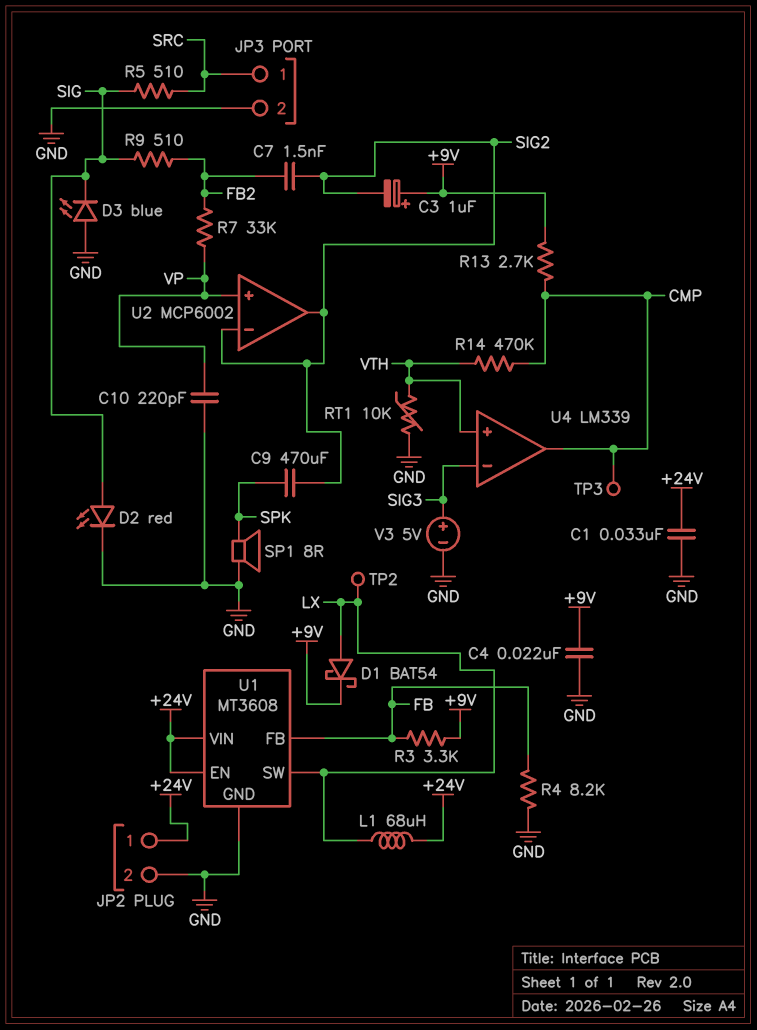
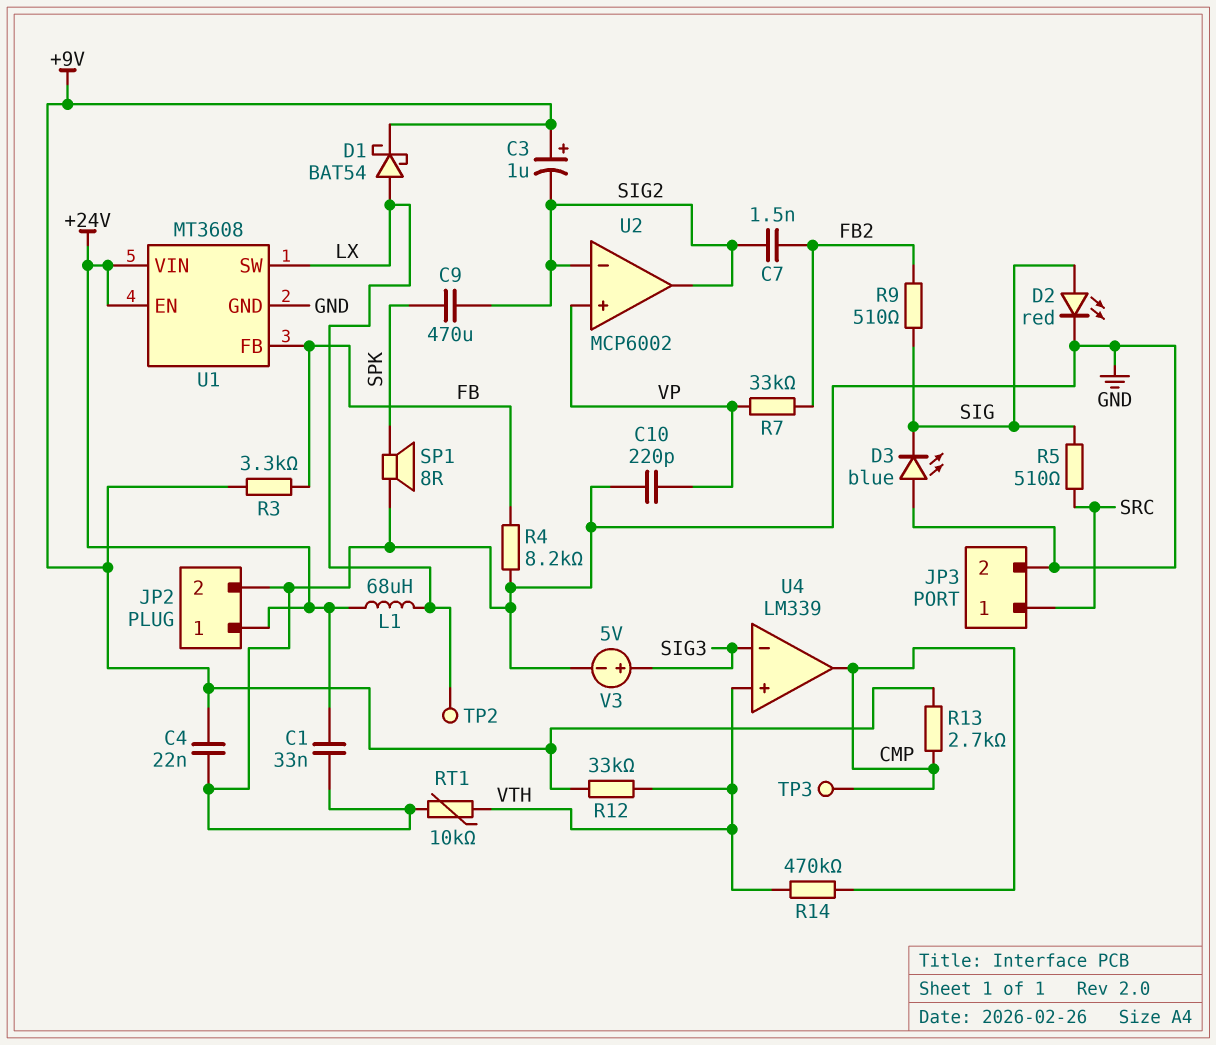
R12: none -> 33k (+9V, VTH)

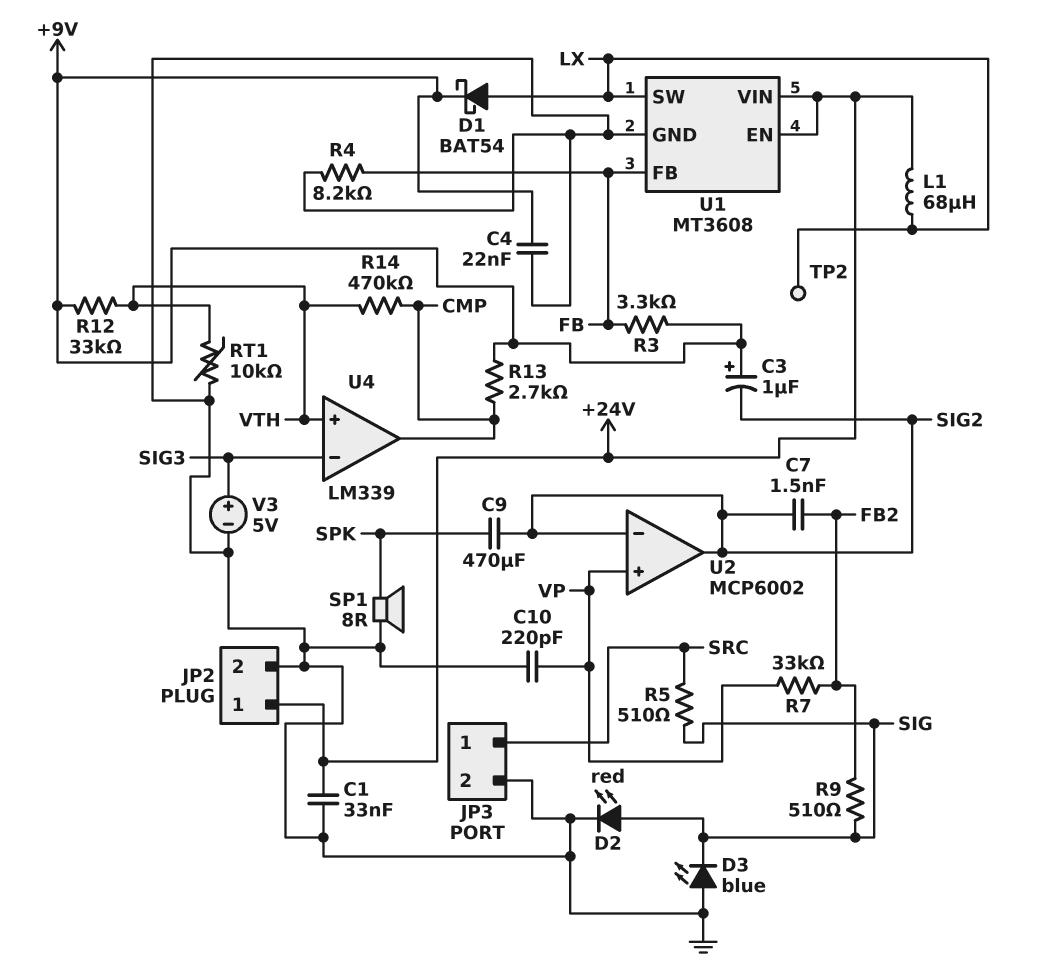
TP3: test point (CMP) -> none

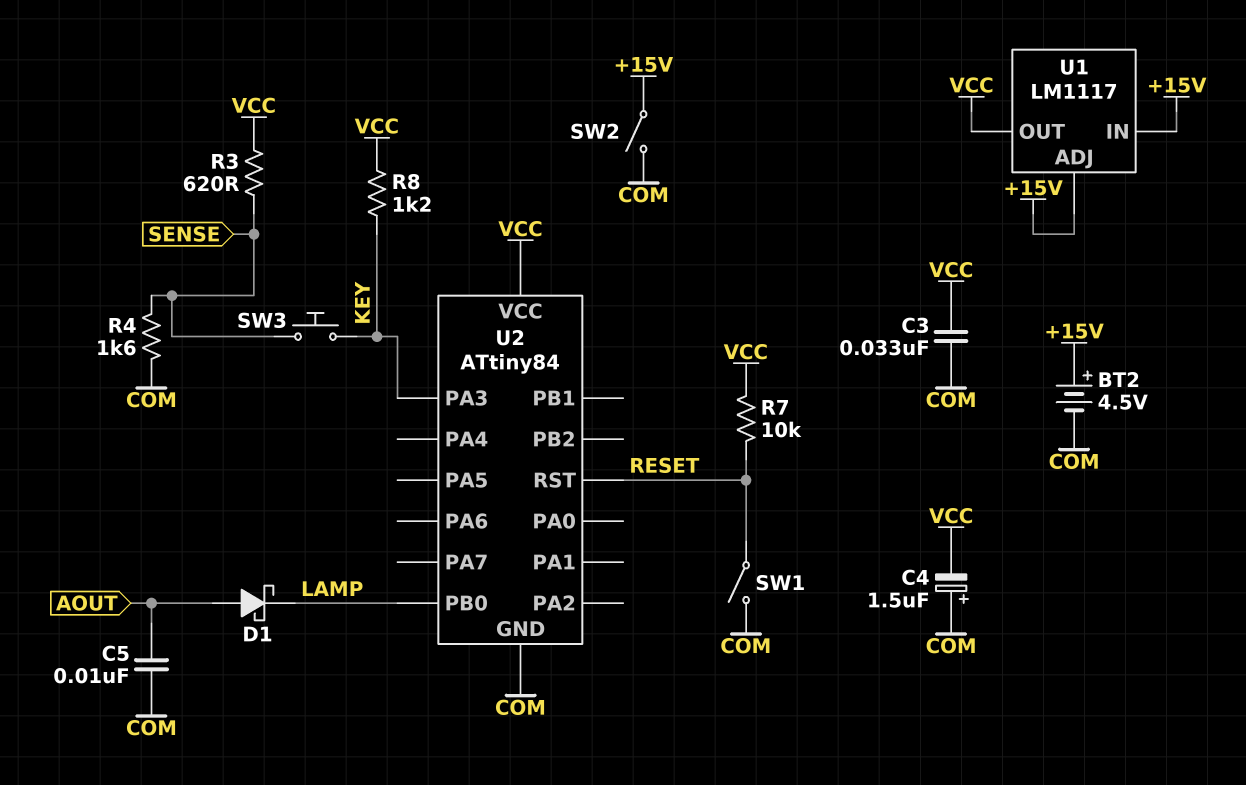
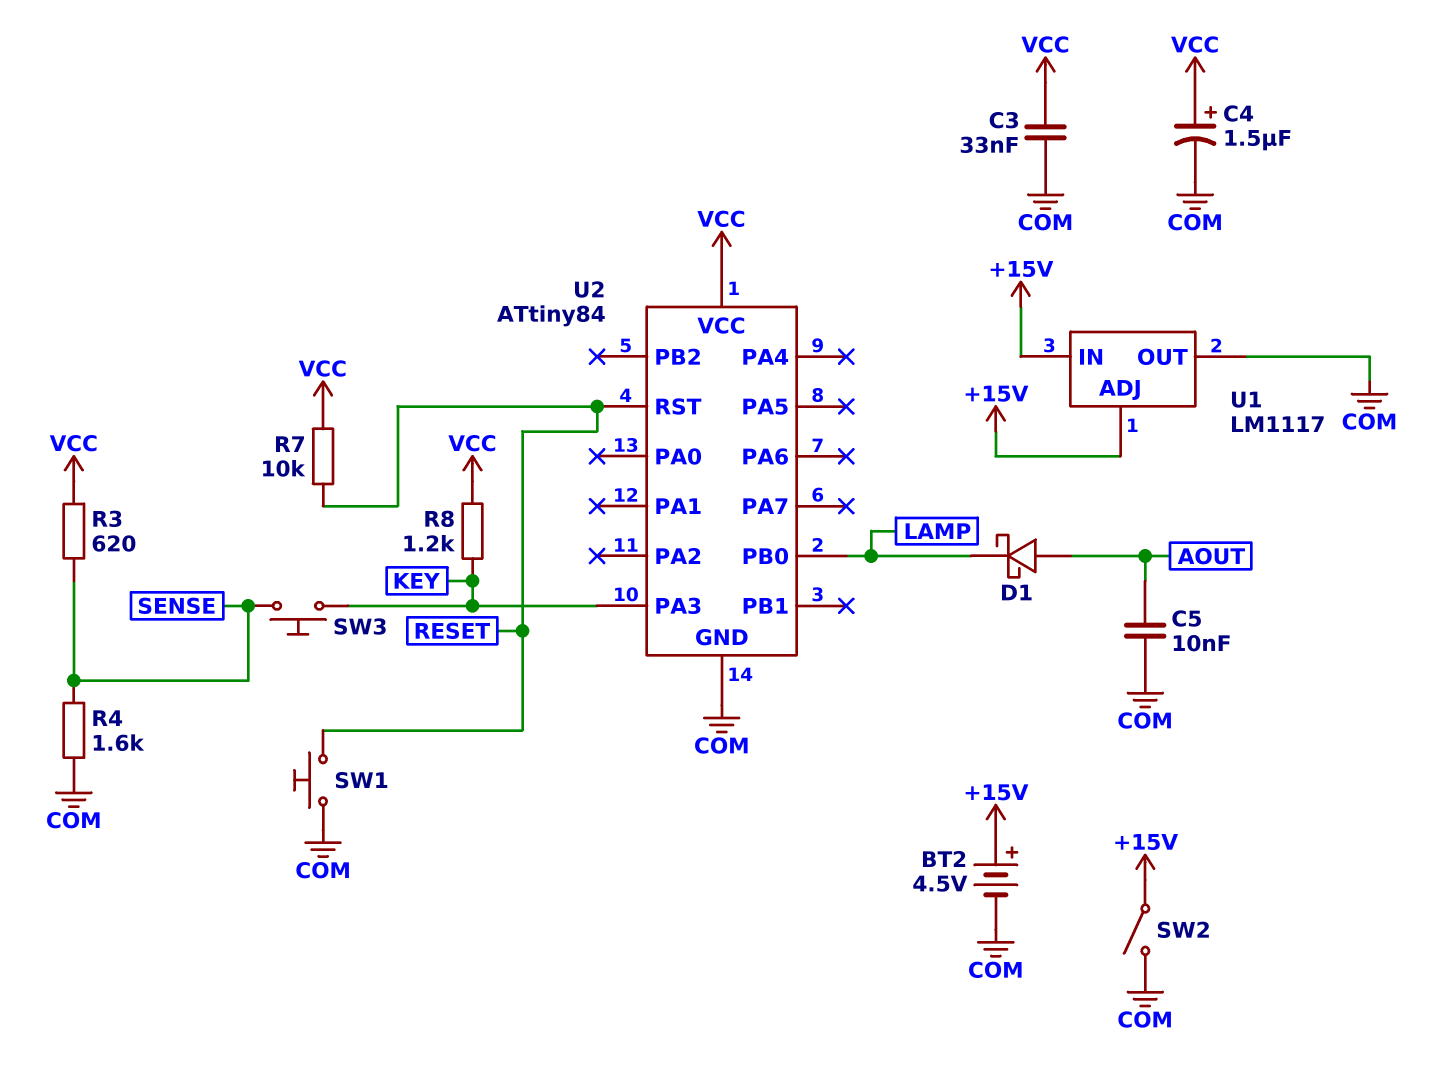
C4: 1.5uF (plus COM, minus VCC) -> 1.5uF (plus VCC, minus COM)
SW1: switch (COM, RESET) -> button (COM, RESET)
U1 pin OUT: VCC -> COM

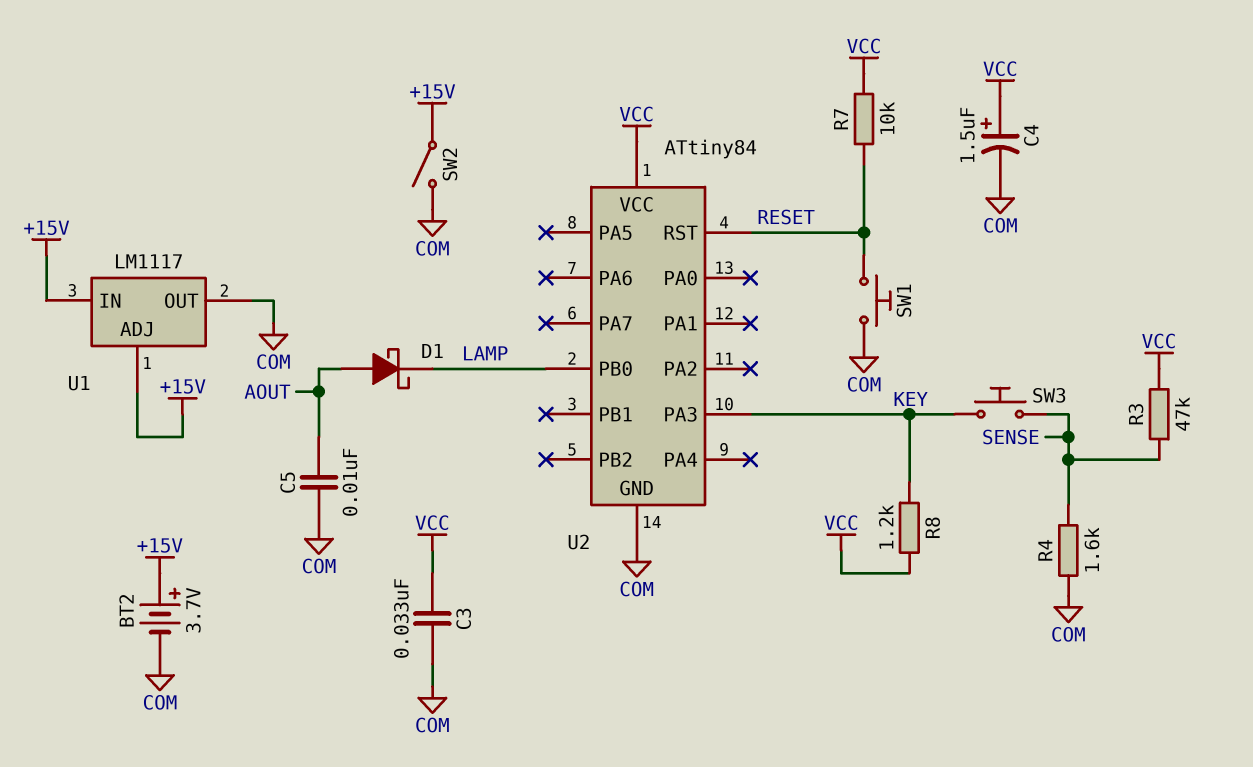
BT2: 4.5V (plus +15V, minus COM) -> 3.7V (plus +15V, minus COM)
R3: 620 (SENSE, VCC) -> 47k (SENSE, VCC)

◆ **What you are asked to do**:
Restate word for word only the lines that run from the line holding "C4: 1.5uF (plus" to the end of the data, both ends kept, leaving every picture out.

◆ **Answer**:
C4: 1.5uF (plus COM, minus VCC) -> 1.5uF (plus VCC, minus COM)
SW1: switch (COM, RESET) -> button (COM, RESET)
U1 pin OUT: VCC -> COM

BT2: 4.5V (plus +15V, minus COM) -> 3.7V (plus +15V, minus COM)
R3: 620 (SENSE, VCC) -> 47k (SENSE, VCC)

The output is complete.